• Records for the task
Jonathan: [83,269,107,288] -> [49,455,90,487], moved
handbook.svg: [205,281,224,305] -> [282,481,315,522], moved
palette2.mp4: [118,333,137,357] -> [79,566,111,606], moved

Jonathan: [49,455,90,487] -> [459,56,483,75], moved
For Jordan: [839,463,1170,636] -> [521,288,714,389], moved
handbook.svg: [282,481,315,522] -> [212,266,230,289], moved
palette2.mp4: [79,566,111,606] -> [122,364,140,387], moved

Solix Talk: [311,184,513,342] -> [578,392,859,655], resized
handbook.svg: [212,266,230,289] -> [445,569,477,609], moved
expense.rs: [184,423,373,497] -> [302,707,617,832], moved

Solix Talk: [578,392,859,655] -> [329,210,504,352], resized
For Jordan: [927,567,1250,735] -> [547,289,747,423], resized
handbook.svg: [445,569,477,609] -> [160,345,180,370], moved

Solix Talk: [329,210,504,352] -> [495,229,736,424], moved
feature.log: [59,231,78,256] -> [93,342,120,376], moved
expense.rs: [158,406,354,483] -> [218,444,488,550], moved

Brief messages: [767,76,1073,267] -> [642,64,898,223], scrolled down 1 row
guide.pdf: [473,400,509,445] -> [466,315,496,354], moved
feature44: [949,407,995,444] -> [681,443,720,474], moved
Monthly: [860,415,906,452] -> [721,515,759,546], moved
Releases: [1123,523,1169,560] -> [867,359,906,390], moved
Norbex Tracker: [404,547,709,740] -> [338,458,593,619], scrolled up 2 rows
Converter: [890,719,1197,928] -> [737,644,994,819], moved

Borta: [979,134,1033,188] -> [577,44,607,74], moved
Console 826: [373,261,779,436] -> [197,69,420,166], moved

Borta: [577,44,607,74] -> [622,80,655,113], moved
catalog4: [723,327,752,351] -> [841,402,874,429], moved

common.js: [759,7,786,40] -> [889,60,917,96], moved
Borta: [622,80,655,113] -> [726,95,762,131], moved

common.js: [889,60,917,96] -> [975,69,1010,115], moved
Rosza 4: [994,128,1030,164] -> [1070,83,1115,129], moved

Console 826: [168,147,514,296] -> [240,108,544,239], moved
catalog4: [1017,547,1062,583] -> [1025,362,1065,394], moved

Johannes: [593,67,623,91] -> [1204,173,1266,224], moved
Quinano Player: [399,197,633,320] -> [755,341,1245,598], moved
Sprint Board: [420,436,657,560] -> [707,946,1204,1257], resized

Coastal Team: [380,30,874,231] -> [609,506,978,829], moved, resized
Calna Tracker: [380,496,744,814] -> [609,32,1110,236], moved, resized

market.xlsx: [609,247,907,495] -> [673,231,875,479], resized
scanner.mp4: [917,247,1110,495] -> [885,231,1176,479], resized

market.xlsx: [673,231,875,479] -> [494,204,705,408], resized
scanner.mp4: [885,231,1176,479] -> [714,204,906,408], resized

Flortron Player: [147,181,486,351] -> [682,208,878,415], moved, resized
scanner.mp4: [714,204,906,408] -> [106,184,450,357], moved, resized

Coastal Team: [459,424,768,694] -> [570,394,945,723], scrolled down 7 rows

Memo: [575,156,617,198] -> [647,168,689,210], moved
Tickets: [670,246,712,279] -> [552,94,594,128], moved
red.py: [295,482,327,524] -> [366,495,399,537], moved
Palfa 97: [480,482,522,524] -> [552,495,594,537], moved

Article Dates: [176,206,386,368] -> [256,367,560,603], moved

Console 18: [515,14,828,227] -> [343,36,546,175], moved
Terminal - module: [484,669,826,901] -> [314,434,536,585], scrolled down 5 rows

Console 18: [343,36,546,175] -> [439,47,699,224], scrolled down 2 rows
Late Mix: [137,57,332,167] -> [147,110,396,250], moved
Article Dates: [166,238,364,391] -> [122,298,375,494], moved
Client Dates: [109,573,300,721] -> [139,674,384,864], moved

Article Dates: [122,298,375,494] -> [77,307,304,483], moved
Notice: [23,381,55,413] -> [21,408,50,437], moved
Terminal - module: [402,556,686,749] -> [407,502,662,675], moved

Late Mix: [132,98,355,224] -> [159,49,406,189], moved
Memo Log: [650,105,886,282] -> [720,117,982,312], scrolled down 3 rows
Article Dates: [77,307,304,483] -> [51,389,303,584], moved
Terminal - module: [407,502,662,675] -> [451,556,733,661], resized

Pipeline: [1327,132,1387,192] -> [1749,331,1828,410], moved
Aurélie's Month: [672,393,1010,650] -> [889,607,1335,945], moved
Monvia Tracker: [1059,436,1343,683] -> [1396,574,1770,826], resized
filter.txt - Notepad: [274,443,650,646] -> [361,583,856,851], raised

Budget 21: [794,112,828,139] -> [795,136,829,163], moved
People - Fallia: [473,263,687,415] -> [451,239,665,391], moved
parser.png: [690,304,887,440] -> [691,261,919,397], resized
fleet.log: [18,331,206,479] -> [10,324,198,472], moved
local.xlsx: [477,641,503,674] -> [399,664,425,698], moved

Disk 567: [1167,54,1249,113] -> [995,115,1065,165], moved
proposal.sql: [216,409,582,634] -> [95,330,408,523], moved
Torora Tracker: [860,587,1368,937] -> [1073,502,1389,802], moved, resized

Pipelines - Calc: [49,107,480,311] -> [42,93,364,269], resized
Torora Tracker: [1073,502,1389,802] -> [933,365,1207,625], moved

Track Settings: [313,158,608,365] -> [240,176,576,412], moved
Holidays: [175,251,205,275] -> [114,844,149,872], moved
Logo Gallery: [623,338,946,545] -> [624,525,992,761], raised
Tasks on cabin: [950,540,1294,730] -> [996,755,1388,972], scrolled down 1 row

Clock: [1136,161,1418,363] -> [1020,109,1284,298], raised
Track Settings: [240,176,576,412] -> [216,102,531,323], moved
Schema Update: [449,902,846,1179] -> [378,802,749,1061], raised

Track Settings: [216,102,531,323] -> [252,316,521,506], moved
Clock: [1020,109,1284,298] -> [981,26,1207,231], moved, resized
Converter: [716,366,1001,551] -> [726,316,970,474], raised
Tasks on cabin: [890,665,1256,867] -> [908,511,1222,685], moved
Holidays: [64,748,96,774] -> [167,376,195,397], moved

• Your instructions
Print the records above in full, exactly.

• Task output
Jonathan: [83,269,107,288] -> [49,455,90,487], moved
handbook.svg: [205,281,224,305] -> [282,481,315,522], moved
palette2.mp4: [118,333,137,357] -> [79,566,111,606], moved

Jonathan: [49,455,90,487] -> [459,56,483,75], moved
For Jordan: [839,463,1170,636] -> [521,288,714,389], moved
handbook.svg: [282,481,315,522] -> [212,266,230,289], moved
palette2.mp4: [79,566,111,606] -> [122,364,140,387], moved

Solix Talk: [311,184,513,342] -> [578,392,859,655], resized
handbook.svg: [212,266,230,289] -> [445,569,477,609], moved
expense.rs: [184,423,373,497] -> [302,707,617,832], moved

Solix Talk: [578,392,859,655] -> [329,210,504,352], resized
For Jordan: [927,567,1250,735] -> [547,289,747,423], resized
handbook.svg: [445,569,477,609] -> [160,345,180,370], moved

Solix Talk: [329,210,504,352] -> [495,229,736,424], moved
feature.log: [59,231,78,256] -> [93,342,120,376], moved
expense.rs: [158,406,354,483] -> [218,444,488,550], moved

Brief messages: [767,76,1073,267] -> [642,64,898,223], scrolled down 1 row
guide.pdf: [473,400,509,445] -> [466,315,496,354], moved
feature44: [949,407,995,444] -> [681,443,720,474], moved
Monthly: [860,415,906,452] -> [721,515,759,546], moved
Releases: [1123,523,1169,560] -> [867,359,906,390], moved
Norbex Tracker: [404,547,709,740] -> [338,458,593,619], scrolled up 2 rows
Converter: [890,719,1197,928] -> [737,644,994,819], moved

Borta: [979,134,1033,188] -> [577,44,607,74], moved
Console 826: [373,261,779,436] -> [197,69,420,166], moved

Borta: [577,44,607,74] -> [622,80,655,113], moved
catalog4: [723,327,752,351] -> [841,402,874,429], moved

common.js: [759,7,786,40] -> [889,60,917,96], moved
Borta: [622,80,655,113] -> [726,95,762,131], moved

common.js: [889,60,917,96] -> [975,69,1010,115], moved
Rosza 4: [994,128,1030,164] -> [1070,83,1115,129], moved

Console 826: [168,147,514,296] -> [240,108,544,239], moved
catalog4: [1017,547,1062,583] -> [1025,362,1065,394], moved

Johannes: [593,67,623,91] -> [1204,173,1266,224], moved
Quinano Player: [399,197,633,320] -> [755,341,1245,598], moved
Sprint Board: [420,436,657,560] -> [707,946,1204,1257], resized

Coastal Team: [380,30,874,231] -> [609,506,978,829], moved, resized
Calna Tracker: [380,496,744,814] -> [609,32,1110,236], moved, resized

market.xlsx: [609,247,907,495] -> [673,231,875,479], resized
scanner.mp4: [917,247,1110,495] -> [885,231,1176,479], resized

market.xlsx: [673,231,875,479] -> [494,204,705,408], resized
scanner.mp4: [885,231,1176,479] -> [714,204,906,408], resized

Flortron Player: [147,181,486,351] -> [682,208,878,415], moved, resized
scanner.mp4: [714,204,906,408] -> [106,184,450,357], moved, resized

Coastal Team: [459,424,768,694] -> [570,394,945,723], scrolled down 7 rows

Memo: [575,156,617,198] -> [647,168,689,210], moved
Tickets: [670,246,712,279] -> [552,94,594,128], moved
red.py: [295,482,327,524] -> [366,495,399,537], moved
Palfa 97: [480,482,522,524] -> [552,495,594,537], moved

Article Dates: [176,206,386,368] -> [256,367,560,603], moved

Console 18: [515,14,828,227] -> [343,36,546,175], moved
Terminal - module: [484,669,826,901] -> [314,434,536,585], scrolled down 5 rows

Console 18: [343,36,546,175] -> [439,47,699,224], scrolled down 2 rows
Late Mix: [137,57,332,167] -> [147,110,396,250], moved
Article Dates: [166,238,364,391] -> [122,298,375,494], moved
Client Dates: [109,573,300,721] -> [139,674,384,864], moved

Article Dates: [122,298,375,494] -> [77,307,304,483], moved
Notice: [23,381,55,413] -> [21,408,50,437], moved
Terminal - module: [402,556,686,749] -> [407,502,662,675], moved

Late Mix: [132,98,355,224] -> [159,49,406,189], moved
Memo Log: [650,105,886,282] -> [720,117,982,312], scrolled down 3 rows
Article Dates: [77,307,304,483] -> [51,389,303,584], moved
Terminal - module: [407,502,662,675] -> [451,556,733,661], resized

Pipeline: [1327,132,1387,192] -> [1749,331,1828,410], moved
Aurélie's Month: [672,393,1010,650] -> [889,607,1335,945], moved
Monvia Tracker: [1059,436,1343,683] -> [1396,574,1770,826], resized
filter.txt - Notepad: [274,443,650,646] -> [361,583,856,851], raised

Budget 21: [794,112,828,139] -> [795,136,829,163], moved
People - Fallia: [473,263,687,415] -> [451,239,665,391], moved
parser.png: [690,304,887,440] -> [691,261,919,397], resized
fleet.log: [18,331,206,479] -> [10,324,198,472], moved
local.xlsx: [477,641,503,674] -> [399,664,425,698], moved

Disk 567: [1167,54,1249,113] -> [995,115,1065,165], moved
proposal.sql: [216,409,582,634] -> [95,330,408,523], moved
Torora Tracker: [860,587,1368,937] -> [1073,502,1389,802], moved, resized

Pipelines - Calc: [49,107,480,311] -> [42,93,364,269], resized
Torora Tracker: [1073,502,1389,802] -> [933,365,1207,625], moved

Track Settings: [313,158,608,365] -> [240,176,576,412], moved
Holidays: [175,251,205,275] -> [114,844,149,872], moved
Logo Gallery: [623,338,946,545] -> [624,525,992,761], raised
Tasks on cabin: [950,540,1294,730] -> [996,755,1388,972], scrolled down 1 row

Clock: [1136,161,1418,363] -> [1020,109,1284,298], raised
Track Settings: [240,176,576,412] -> [216,102,531,323], moved
Schema Update: [449,902,846,1179] -> [378,802,749,1061], raised

Track Settings: [216,102,531,323] -> [252,316,521,506], moved
Clock: [1020,109,1284,298] -> [981,26,1207,231], moved, resized
Converter: [716,366,1001,551] -> [726,316,970,474], raised
Tasks on cabin: [890,665,1256,867] -> [908,511,1222,685], moved
Holidays: [64,748,96,774] -> [167,376,195,397], moved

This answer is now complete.